[RECORDS FOR THIS TASK]:

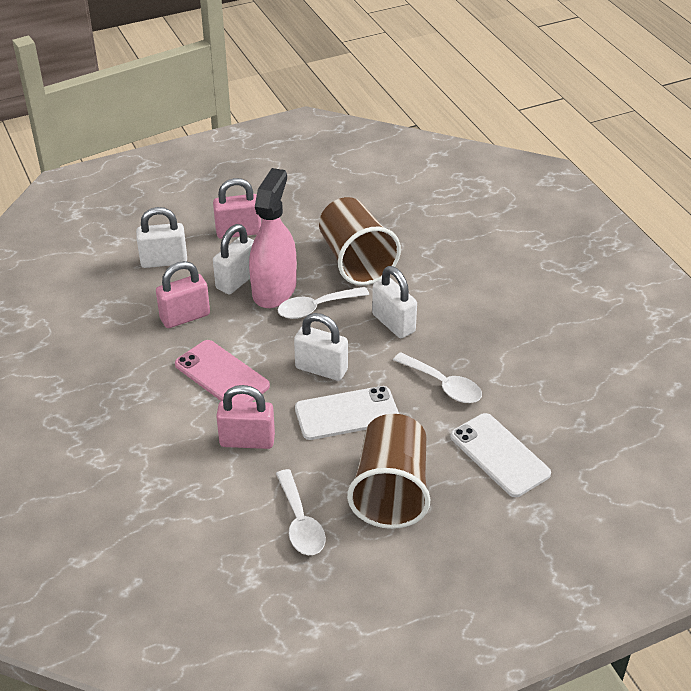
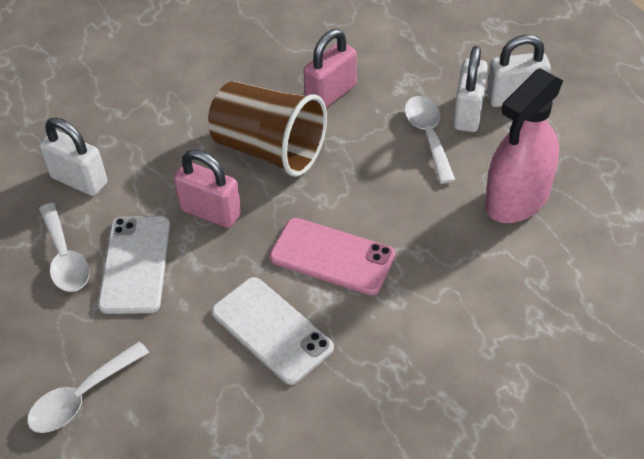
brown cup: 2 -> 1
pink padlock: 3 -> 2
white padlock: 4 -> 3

* * *

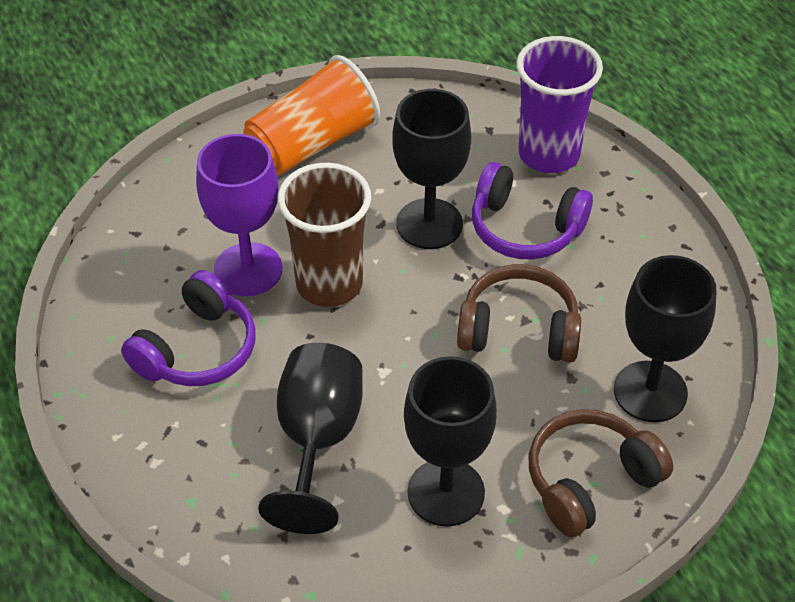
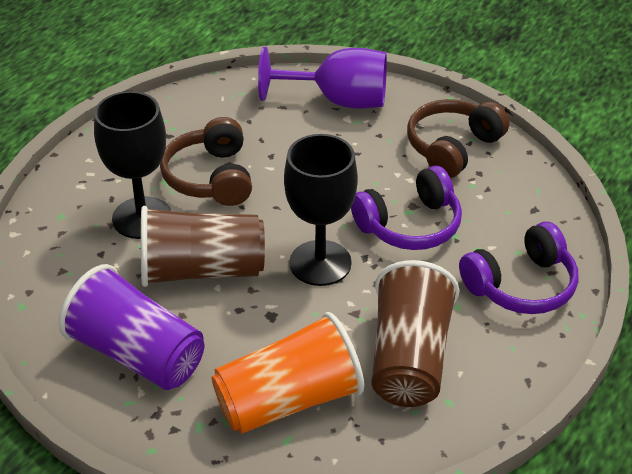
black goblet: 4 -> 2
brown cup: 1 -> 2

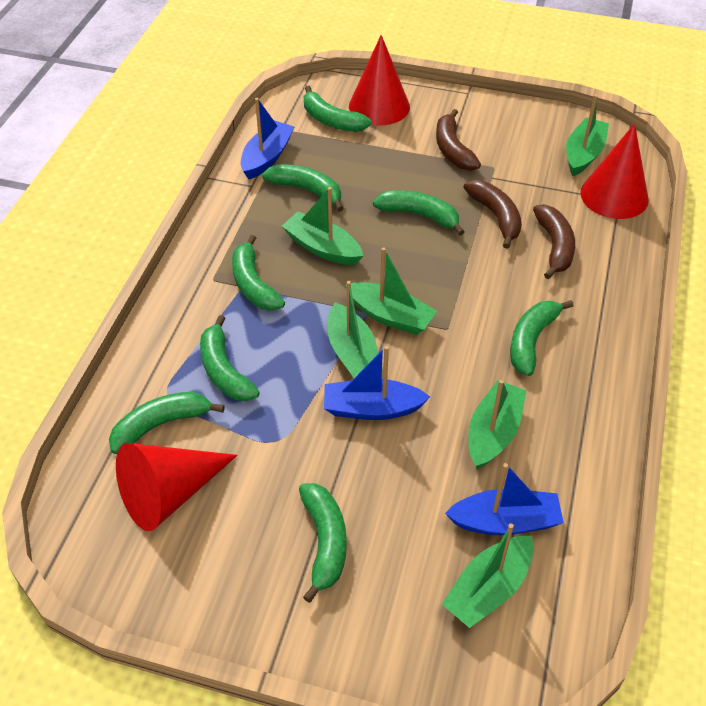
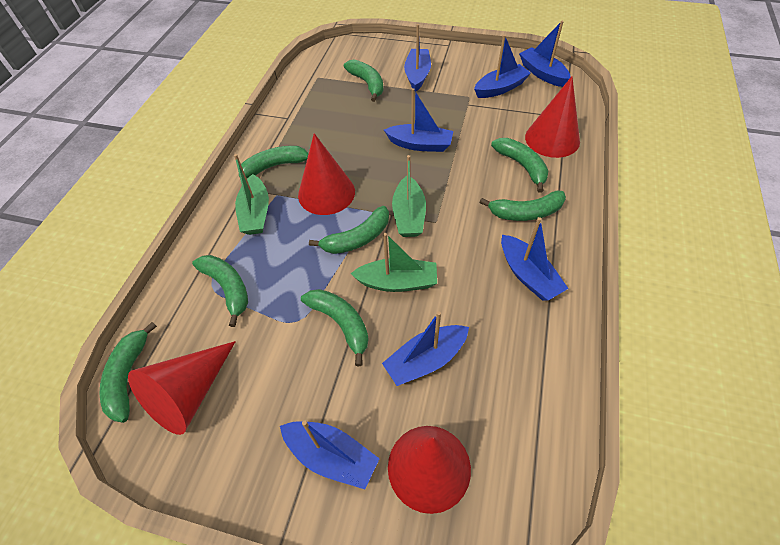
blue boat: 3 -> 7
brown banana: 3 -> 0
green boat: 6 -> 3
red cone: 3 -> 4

==

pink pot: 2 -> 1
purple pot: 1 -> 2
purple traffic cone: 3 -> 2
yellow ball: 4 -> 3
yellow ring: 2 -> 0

[WORK REQUEST]: Transcribe the records above from the line holding "pink pot: 2 -> 1" down to the line holding "yellow ring: 2 -> 0", inclusive, without adding anything.

[RESPONSE AREA]:
pink pot: 2 -> 1
purple pot: 1 -> 2
purple traffic cone: 3 -> 2
yellow ball: 4 -> 3
yellow ring: 2 -> 0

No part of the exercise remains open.